━━ Data listing
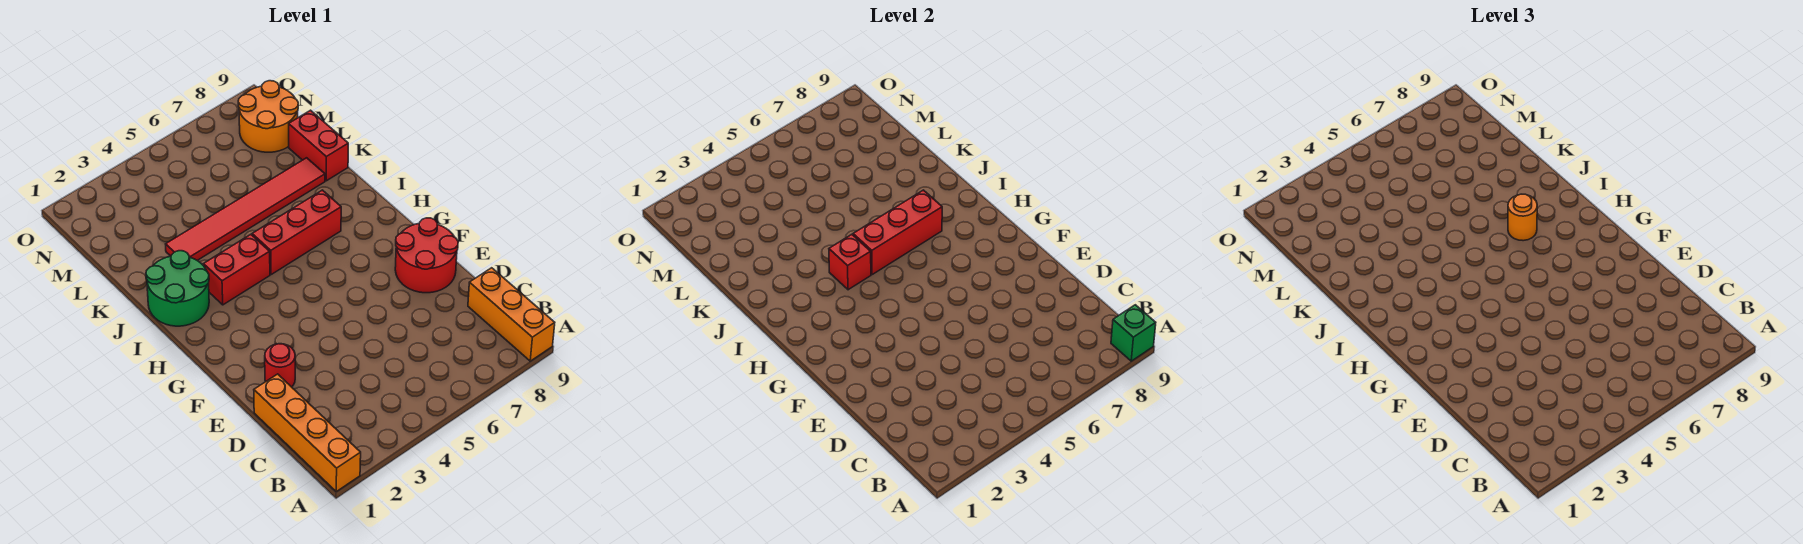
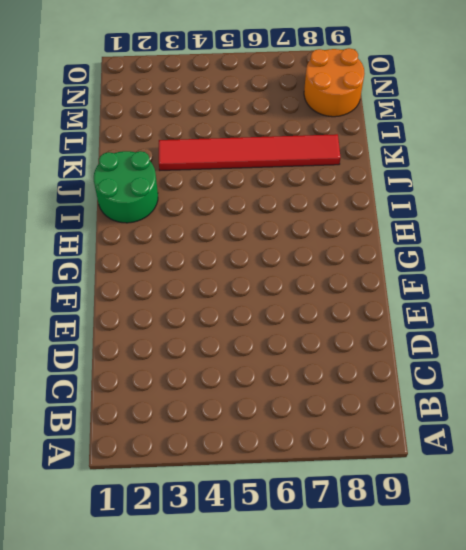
none -> orange brick A1:D1 level 1
none -> orange brick A9:C9 level 1
none -> red round brick E2 level 1

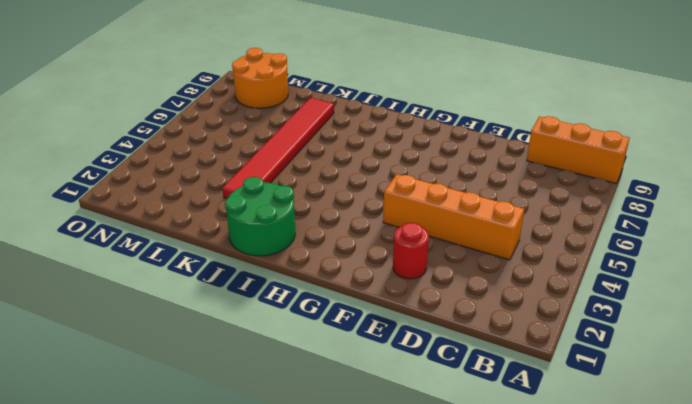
orange brick C4:F4 level 1 -> orange brick A1:D1 level 1
none -> red round brick E8:F9 level 1
none -> red brick I3:I4 level 1
none -> red brick I5:I7 level 1

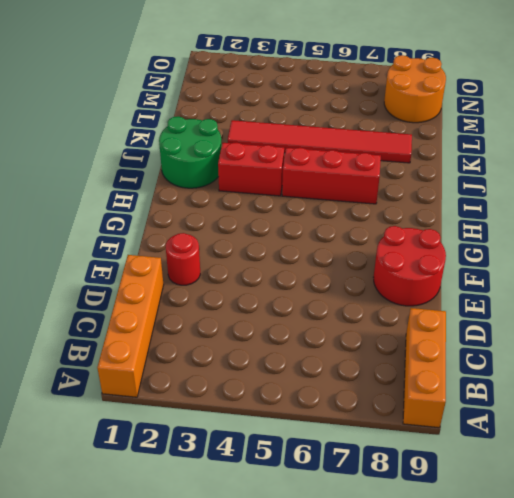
none -> red brick K9:L9 level 1
none -> green brick A9 level 2
none -> red brick I4 level 2

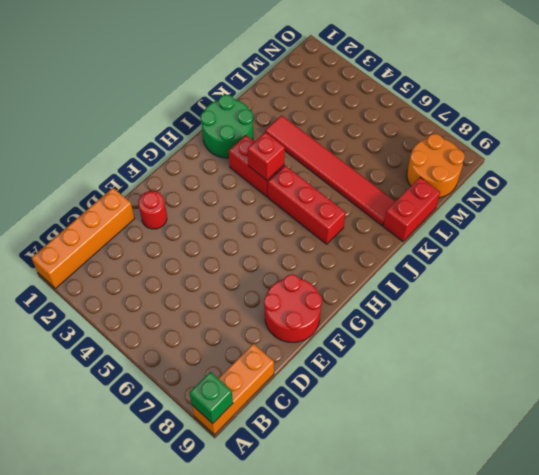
none -> red brick I5:I7 level 2
none -> orange round brick I7 level 3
━━━━
* _Exercise goal_: Set down every line of the entries above again, exactly as written, but not the pictures.

* _Finished exercise_:
none -> orange brick A1:D1 level 1
none -> orange brick A9:C9 level 1
none -> red round brick E2 level 1

orange brick C4:F4 level 1 -> orange brick A1:D1 level 1
none -> red round brick E8:F9 level 1
none -> red brick I3:I4 level 1
none -> red brick I5:I7 level 1

none -> red brick K9:L9 level 1
none -> green brick A9 level 2
none -> red brick I4 level 2

none -> red brick I5:I7 level 2
none -> orange round brick I7 level 3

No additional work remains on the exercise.